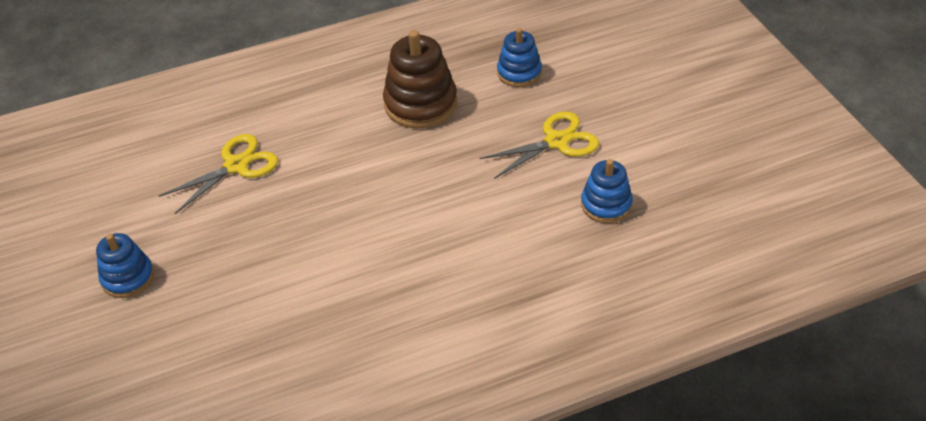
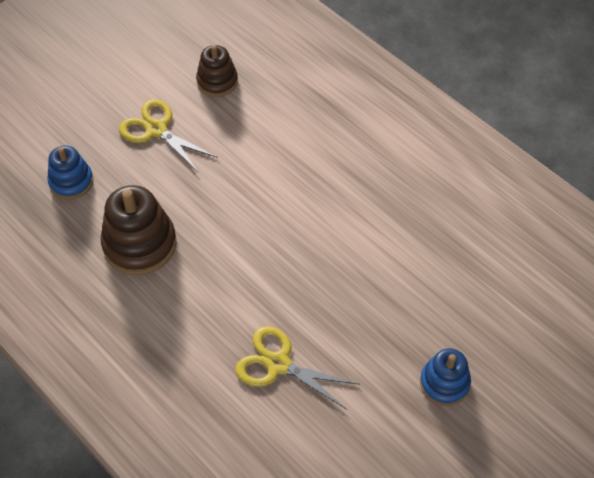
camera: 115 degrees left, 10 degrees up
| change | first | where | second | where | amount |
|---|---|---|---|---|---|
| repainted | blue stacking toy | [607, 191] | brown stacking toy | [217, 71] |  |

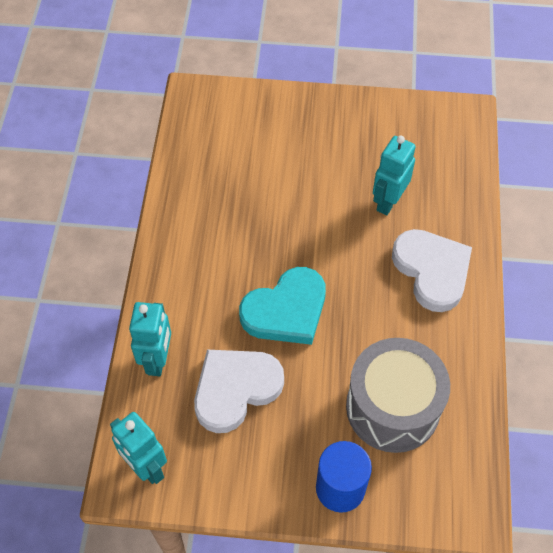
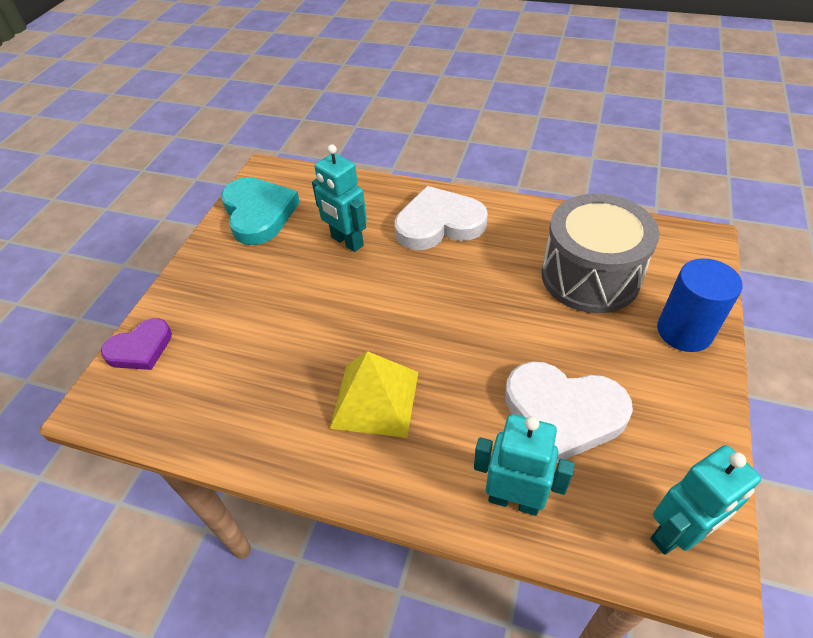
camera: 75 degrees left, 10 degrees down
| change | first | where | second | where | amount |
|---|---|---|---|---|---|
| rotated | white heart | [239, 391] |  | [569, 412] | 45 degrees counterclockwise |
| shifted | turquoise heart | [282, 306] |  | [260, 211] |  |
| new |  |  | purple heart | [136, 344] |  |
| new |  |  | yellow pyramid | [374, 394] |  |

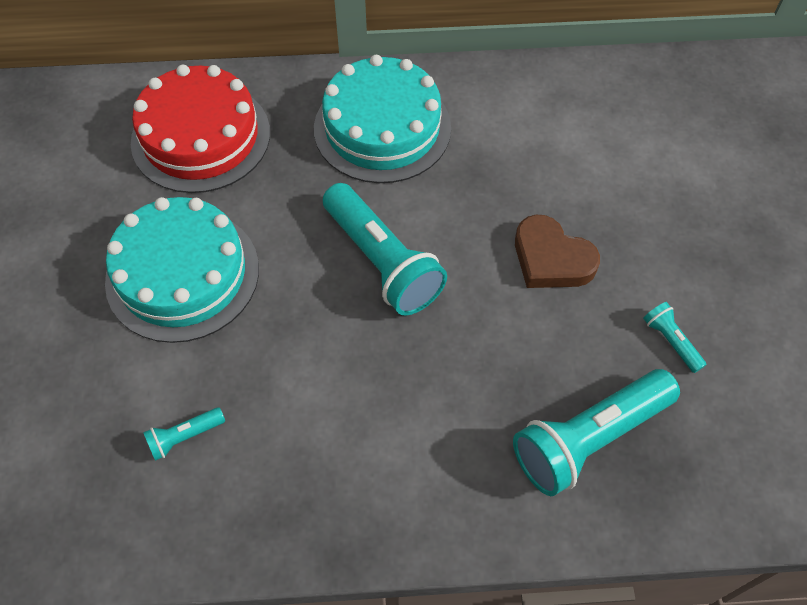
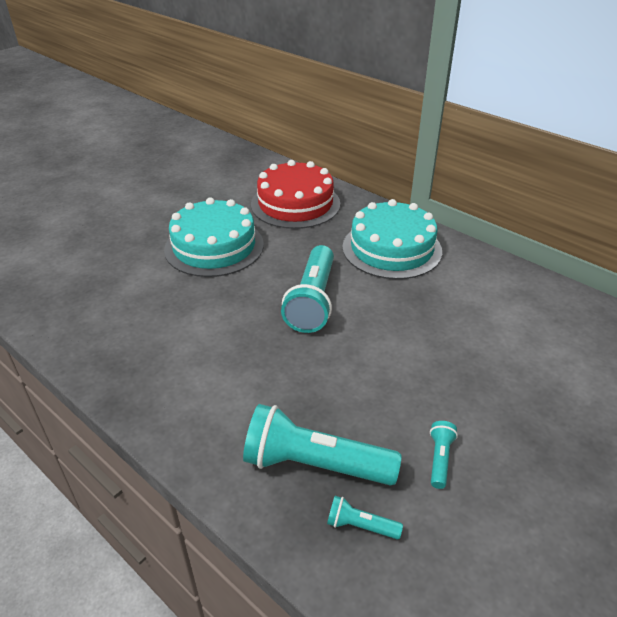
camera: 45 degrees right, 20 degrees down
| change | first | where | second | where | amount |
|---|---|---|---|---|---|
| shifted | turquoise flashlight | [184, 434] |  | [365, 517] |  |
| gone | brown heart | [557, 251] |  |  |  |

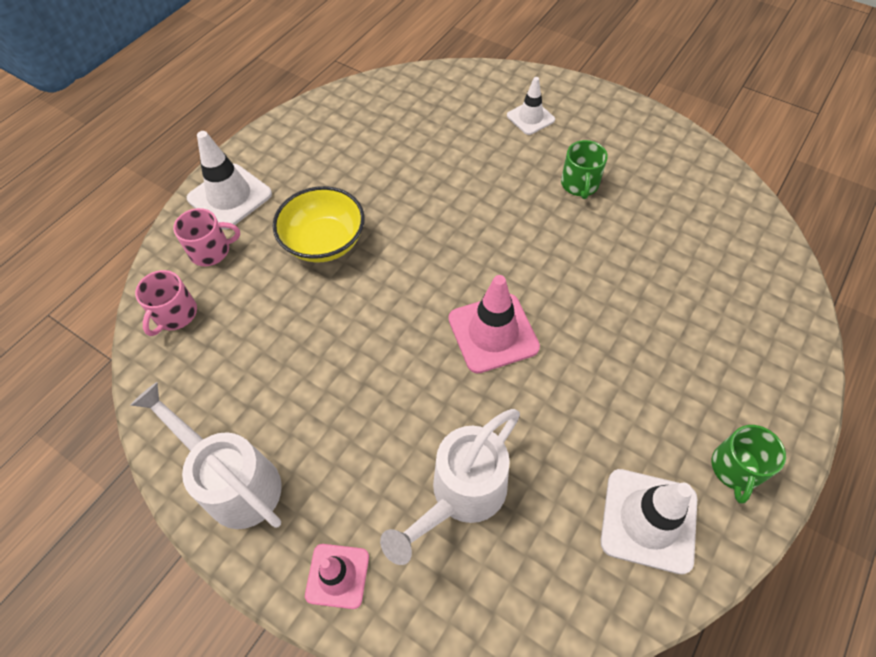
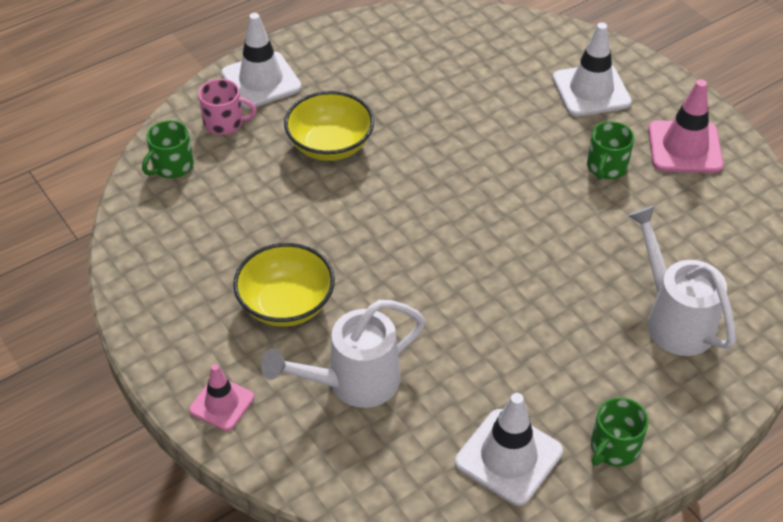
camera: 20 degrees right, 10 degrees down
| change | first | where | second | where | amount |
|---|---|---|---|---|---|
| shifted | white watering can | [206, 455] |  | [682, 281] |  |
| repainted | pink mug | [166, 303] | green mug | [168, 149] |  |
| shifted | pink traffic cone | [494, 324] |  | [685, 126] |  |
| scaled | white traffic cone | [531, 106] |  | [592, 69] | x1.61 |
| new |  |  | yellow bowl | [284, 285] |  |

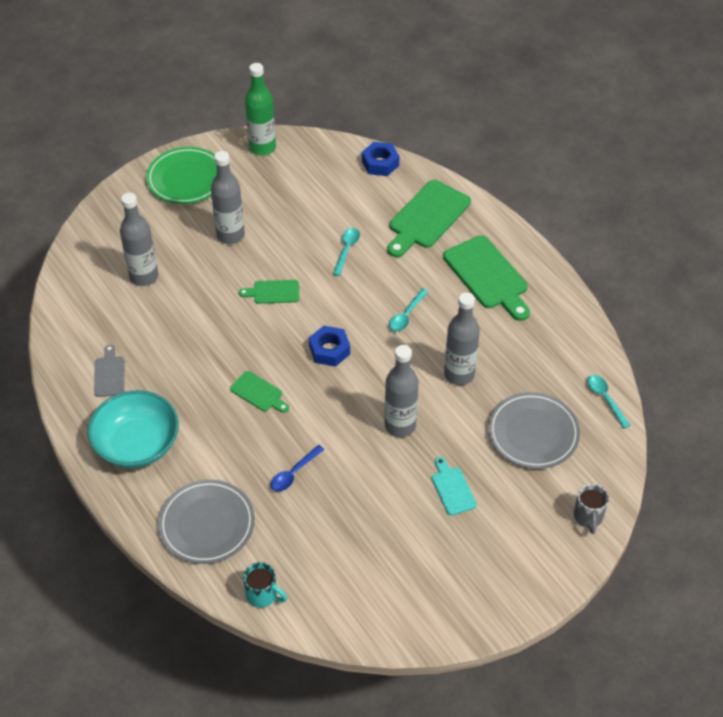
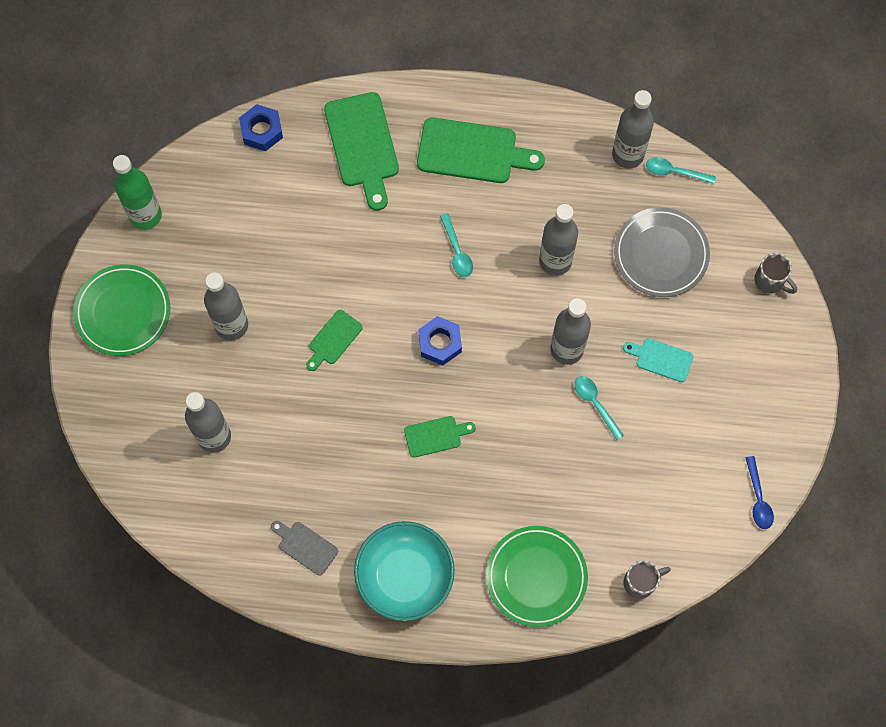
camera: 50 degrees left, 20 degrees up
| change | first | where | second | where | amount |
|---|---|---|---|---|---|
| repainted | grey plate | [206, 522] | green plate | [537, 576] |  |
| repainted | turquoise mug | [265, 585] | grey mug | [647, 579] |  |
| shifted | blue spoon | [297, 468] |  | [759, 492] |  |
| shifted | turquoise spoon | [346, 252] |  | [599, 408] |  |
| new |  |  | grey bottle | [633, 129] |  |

- [PROBLEM STATEMENT]
Each line that contains the string "traffic" counts once; report how many such lines the entries have, giving only the number.

- [TASK RESULT]
2